| DATA FOR THIS TASK |
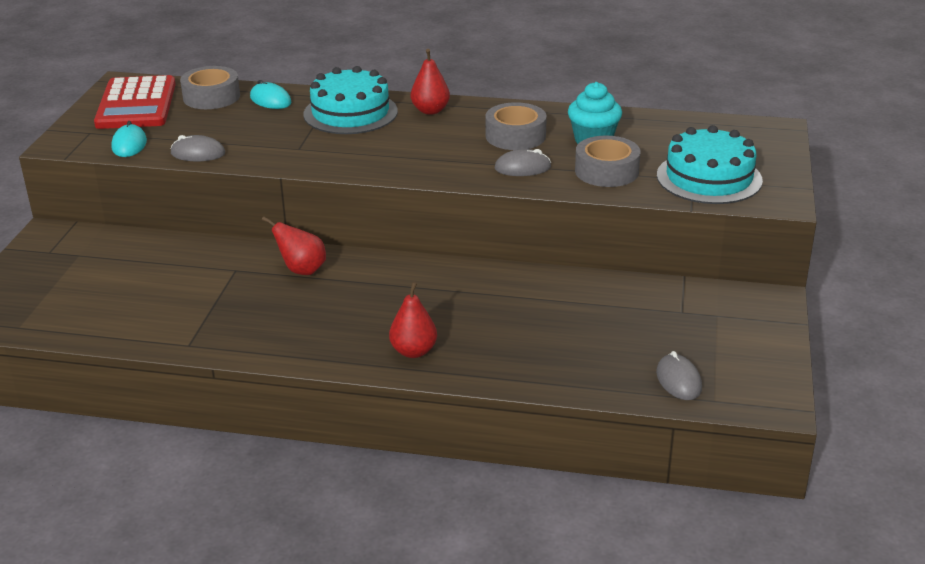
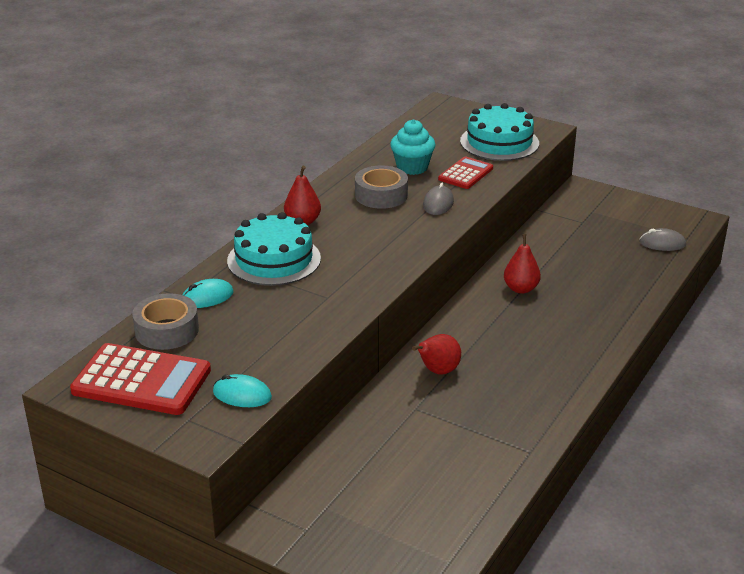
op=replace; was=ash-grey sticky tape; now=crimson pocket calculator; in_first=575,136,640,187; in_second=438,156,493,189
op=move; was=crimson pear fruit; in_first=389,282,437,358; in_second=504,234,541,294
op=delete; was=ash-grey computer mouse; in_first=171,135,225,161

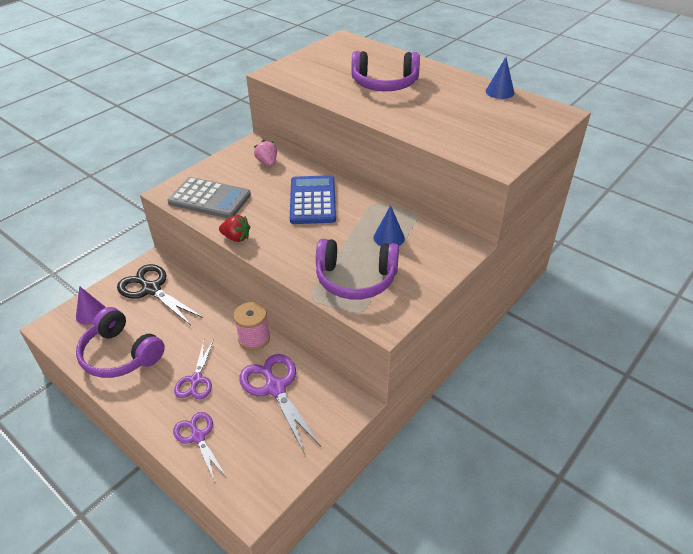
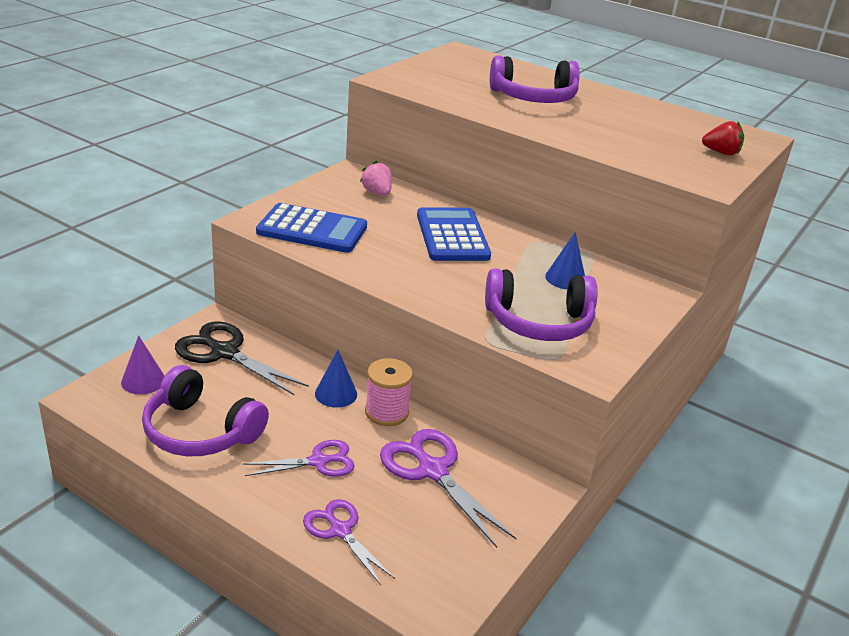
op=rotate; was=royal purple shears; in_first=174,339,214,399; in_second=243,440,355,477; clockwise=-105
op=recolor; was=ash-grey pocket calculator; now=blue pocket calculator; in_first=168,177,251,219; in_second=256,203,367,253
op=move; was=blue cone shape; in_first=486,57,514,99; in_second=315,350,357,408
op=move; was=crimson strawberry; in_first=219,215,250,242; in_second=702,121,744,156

==

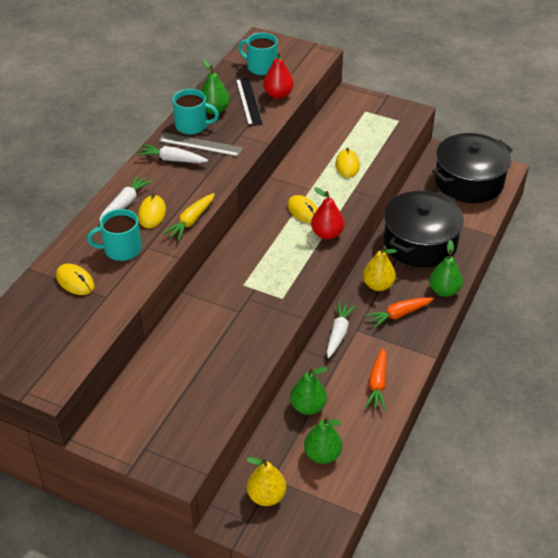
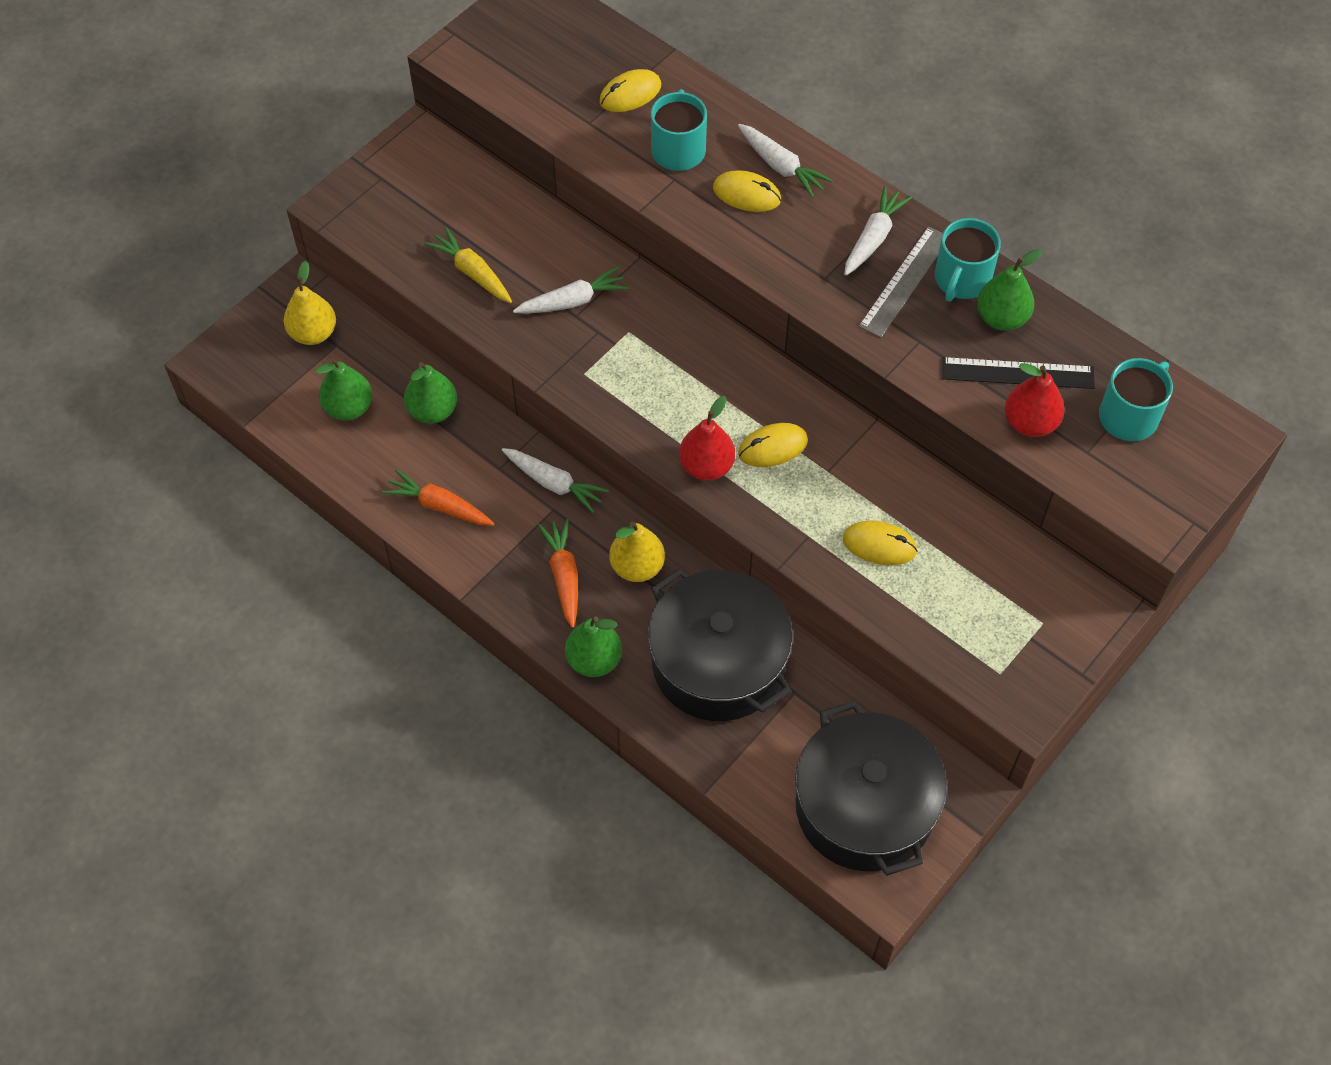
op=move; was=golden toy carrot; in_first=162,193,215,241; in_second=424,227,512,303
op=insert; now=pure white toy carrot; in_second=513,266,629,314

| WORK ITEM |
Please copy the lines in the records above between the one holding "op=move; was=golden toy" and the one holding "op=insert; now=pure white", inclusive, exactly and with no other line.

| EXERCISE OUTPUT |
op=move; was=golden toy carrot; in_first=162,193,215,241; in_second=424,227,512,303
op=insert; now=pure white toy carrot; in_second=513,266,629,314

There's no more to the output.